- _Required work_: Search the entries for the word "blue". Copy every line where it turns up.

= = = = =

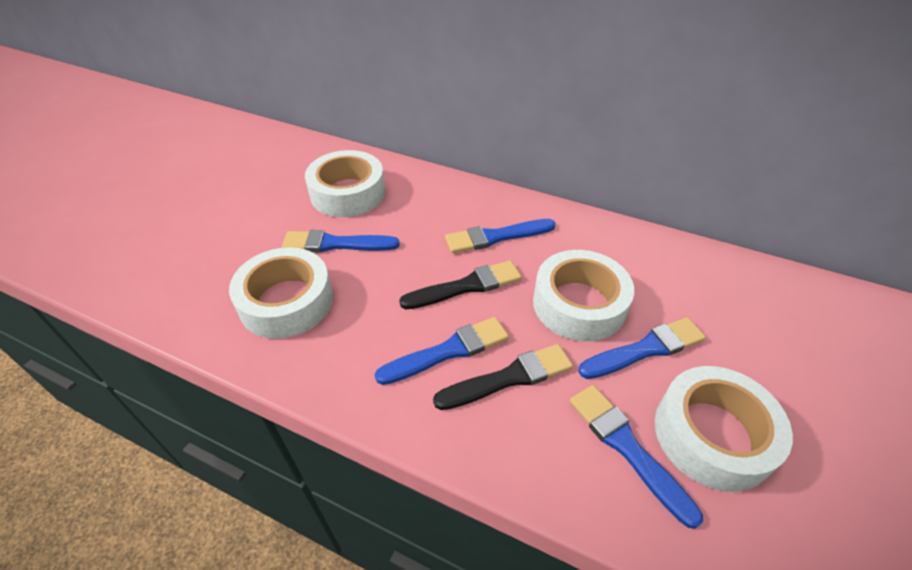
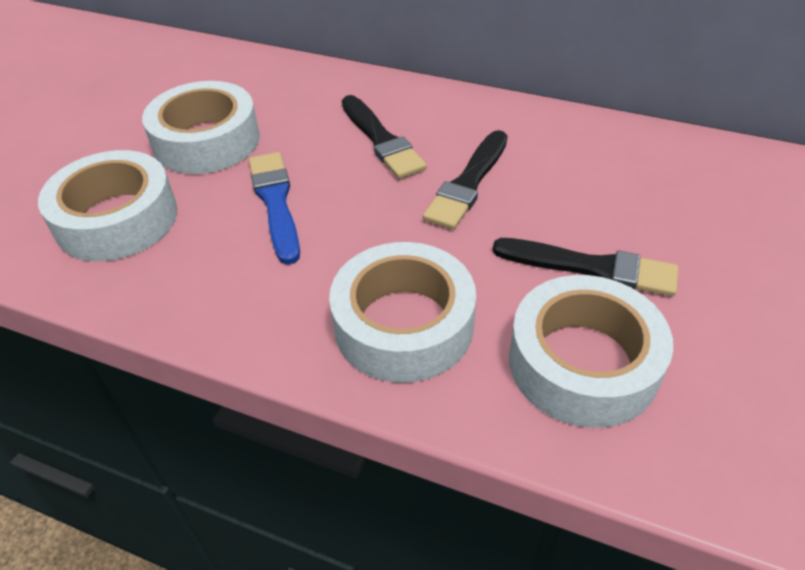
black brush: [399,260,522,309] [433,344,573,410] = 2 -> [342,95,427,179] [423,130,508,230] [492,238,679,296] = 3
blue brush: [282,230,400,252] [375,317,509,385] [445,219,556,253] [570,385,703,529] [578,317,706,379] = 5 -> [249,152,300,265] = 1

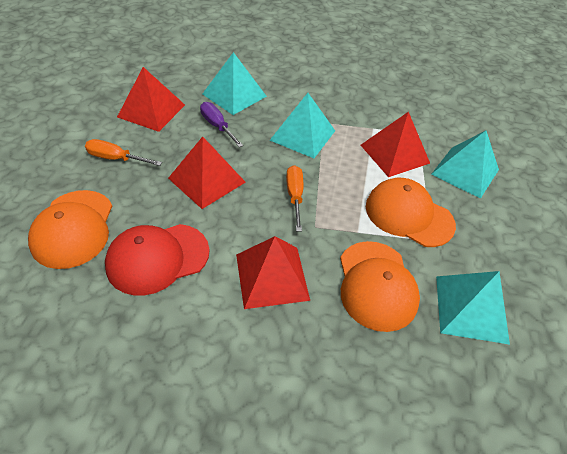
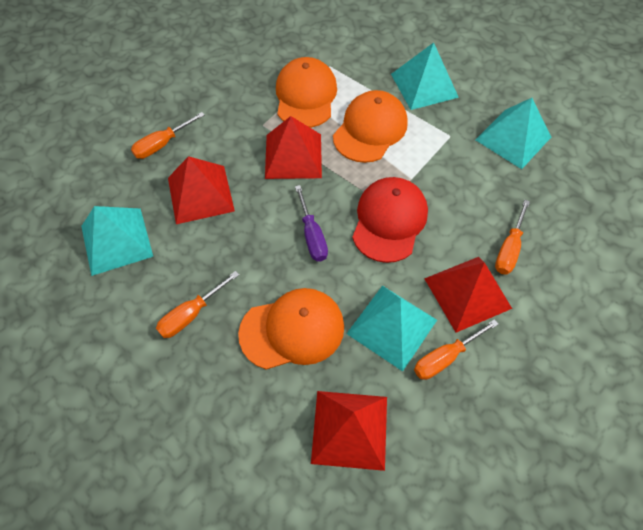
orange screwdriver: [85,139,162,166] [286,165,303,232] = 2 -> [131,112,205,159] [156,271,239,338] [414,319,498,380] [495,200,530,275] = 4

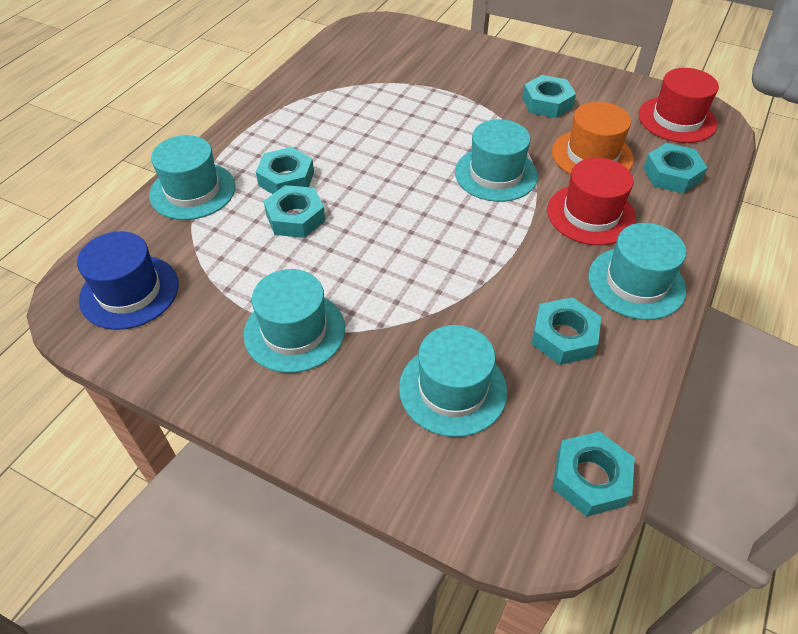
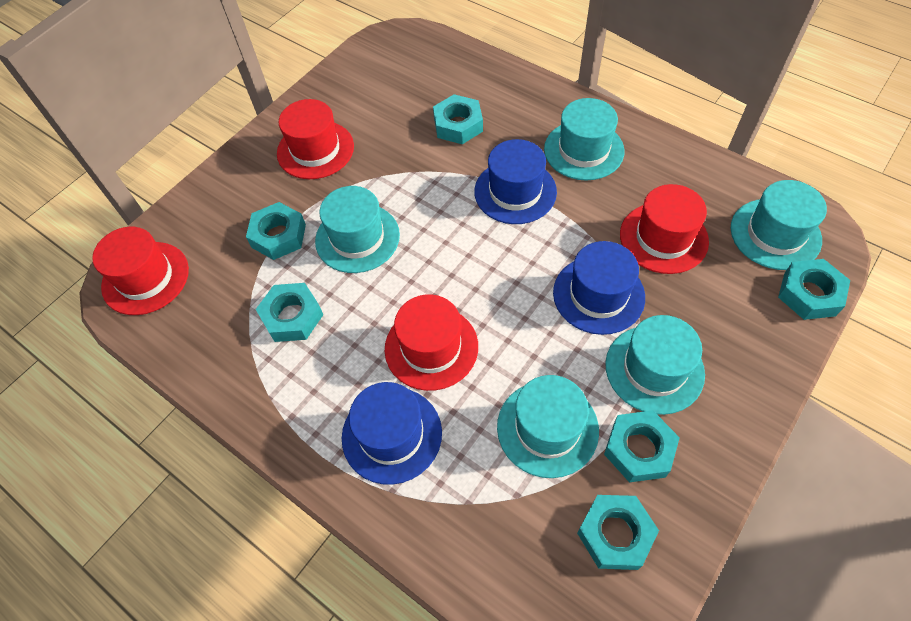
blue hat: [77,231,179,330] = 1 -> [342,382,442,485] [474,139,557,224] [553,241,645,335] = 3
orange hat: [552,102,634,175] = 1 -> none = 0
red hat: [547,158,636,245] [638,68,719,143] = 2 -> [92,227,189,315] [277,99,354,179] [385,294,478,391] [620,184,709,274] = 4

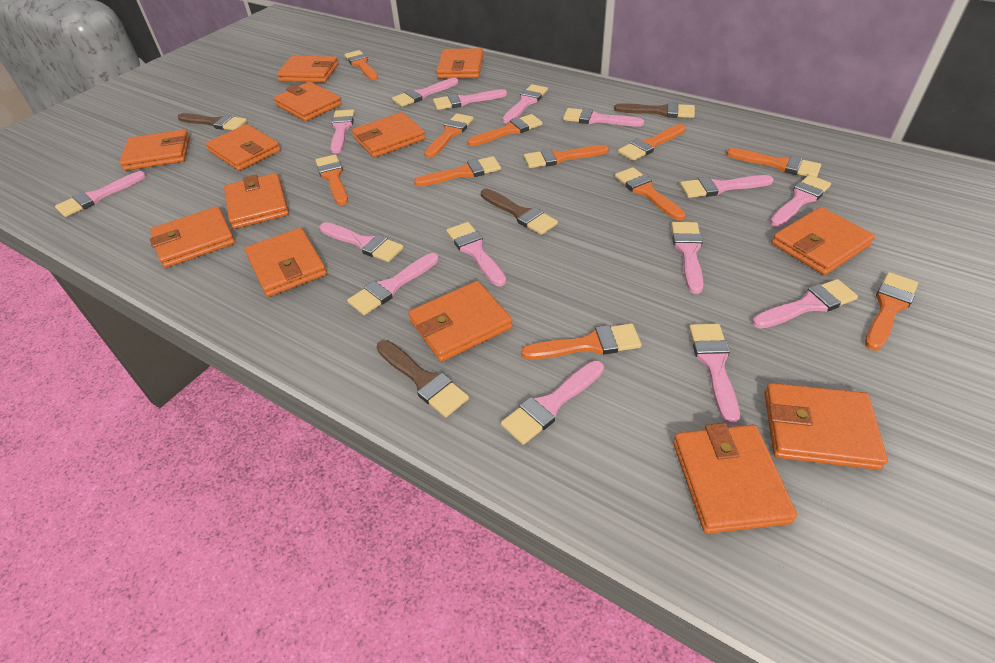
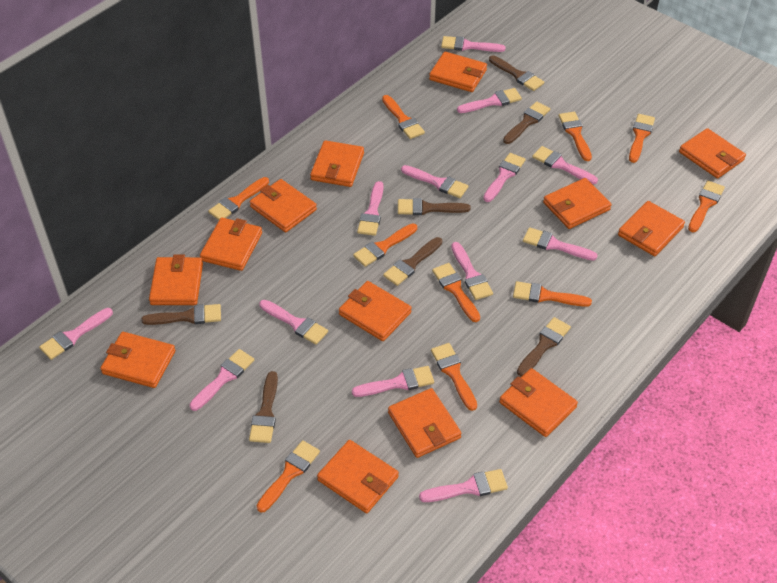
brown brush: [178,113,247,130] [377,340,469,417] [481,189,558,235] [614,102,695,118] = 4 -> [141,304,221,325] [249,371,278,443] [383,237,442,286] [398,198,470,215] [489,55,544,91] [503,101,550,144] [517,317,571,376] = 7
orange brush: [315,154,348,205] [344,50,378,80] [414,156,501,187] [424,114,474,158] [467,114,542,146] [521,323,642,360] [524,145,609,168] [615,167,685,221] [618,124,686,161] [726,148,821,177] [865,272,918,351] = 11 -> [208,177,269,220] [257,440,320,512] [353,223,417,267] [382,95,425,139] [431,343,477,411] [432,263,480,322] [513,281,592,307] [559,112,592,161] [629,114,655,163] [688,181,725,232] = 10
pink brush: [55,171,146,217] [319,222,404,262] [331,109,355,154] [347,253,439,315] [392,78,458,107] [433,89,507,110] [446,222,506,287] [501,360,604,445] [502,84,548,123] [563,108,644,127] [671,222,703,294] [680,175,774,198] [689,324,740,425] [752,279,858,329] [770,175,831,227] = 15 -> [39,308,113,360] [189,349,254,411] [259,300,328,345] [352,366,434,397] [357,181,384,236] [401,165,468,198] [419,469,508,502] [441,36,506,52] [451,242,493,300] [457,88,522,113] [483,153,526,202] [523,227,598,261] [532,146,598,184] = 13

= = = = =

- _Exercise output_:
blue brush: [282,230,400,252] [375,317,509,385] [445,219,556,253] [570,385,703,529] [578,317,706,379] = 5 -> [249,152,300,265] = 1
blue hat: [77,231,179,330] = 1 -> [342,382,442,485] [474,139,557,224] [553,241,645,335] = 3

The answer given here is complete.